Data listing

** BEGIN **

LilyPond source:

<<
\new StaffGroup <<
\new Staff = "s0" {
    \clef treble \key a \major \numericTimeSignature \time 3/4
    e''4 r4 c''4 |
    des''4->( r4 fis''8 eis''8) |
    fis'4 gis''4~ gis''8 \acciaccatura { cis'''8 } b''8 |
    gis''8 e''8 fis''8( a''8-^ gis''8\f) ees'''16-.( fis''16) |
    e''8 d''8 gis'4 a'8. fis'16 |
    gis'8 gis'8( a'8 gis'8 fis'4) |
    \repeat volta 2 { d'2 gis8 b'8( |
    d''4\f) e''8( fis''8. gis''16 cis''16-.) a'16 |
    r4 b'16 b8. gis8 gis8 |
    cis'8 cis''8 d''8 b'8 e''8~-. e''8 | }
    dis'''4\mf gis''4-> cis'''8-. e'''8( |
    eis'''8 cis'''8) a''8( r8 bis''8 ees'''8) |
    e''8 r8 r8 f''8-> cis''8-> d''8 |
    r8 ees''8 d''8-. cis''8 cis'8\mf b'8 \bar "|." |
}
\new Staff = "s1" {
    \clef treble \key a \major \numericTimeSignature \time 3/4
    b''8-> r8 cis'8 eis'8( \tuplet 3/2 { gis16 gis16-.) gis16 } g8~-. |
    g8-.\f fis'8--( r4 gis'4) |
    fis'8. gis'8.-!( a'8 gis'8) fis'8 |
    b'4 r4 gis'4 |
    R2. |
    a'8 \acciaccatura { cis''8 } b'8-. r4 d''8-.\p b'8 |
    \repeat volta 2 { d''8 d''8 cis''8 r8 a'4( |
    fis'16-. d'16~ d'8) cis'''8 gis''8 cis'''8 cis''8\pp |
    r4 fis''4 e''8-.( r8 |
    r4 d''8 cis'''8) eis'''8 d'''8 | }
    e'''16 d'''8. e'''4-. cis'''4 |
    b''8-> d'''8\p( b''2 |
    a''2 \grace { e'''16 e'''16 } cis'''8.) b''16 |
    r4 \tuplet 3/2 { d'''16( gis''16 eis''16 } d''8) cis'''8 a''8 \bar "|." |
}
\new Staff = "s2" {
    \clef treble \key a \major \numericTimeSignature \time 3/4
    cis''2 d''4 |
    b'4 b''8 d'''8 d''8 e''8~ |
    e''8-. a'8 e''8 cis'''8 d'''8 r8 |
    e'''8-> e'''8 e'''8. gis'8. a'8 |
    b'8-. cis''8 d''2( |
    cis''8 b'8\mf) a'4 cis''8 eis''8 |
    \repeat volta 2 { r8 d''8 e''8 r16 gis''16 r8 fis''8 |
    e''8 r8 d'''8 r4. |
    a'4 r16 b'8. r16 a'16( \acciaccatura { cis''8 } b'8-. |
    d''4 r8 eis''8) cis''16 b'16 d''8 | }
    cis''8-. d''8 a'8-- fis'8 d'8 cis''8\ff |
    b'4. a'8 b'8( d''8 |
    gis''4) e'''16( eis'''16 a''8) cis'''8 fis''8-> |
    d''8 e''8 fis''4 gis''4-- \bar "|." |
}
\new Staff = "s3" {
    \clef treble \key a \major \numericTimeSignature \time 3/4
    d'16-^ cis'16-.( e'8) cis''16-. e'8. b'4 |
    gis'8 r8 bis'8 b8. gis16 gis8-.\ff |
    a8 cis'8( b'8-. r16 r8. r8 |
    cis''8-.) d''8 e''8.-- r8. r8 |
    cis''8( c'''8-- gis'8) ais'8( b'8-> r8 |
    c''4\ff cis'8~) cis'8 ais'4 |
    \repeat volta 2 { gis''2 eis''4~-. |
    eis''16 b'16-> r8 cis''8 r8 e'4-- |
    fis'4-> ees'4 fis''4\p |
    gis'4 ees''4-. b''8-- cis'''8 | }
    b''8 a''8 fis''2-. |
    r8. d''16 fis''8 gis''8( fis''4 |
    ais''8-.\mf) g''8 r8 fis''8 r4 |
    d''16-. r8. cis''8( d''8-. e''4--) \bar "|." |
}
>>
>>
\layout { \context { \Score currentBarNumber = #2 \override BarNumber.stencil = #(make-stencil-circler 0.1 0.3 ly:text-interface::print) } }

** END **

**To do**
Please tally how many rows above contain the string "repeat" and reply with only that number.

**Task output**
4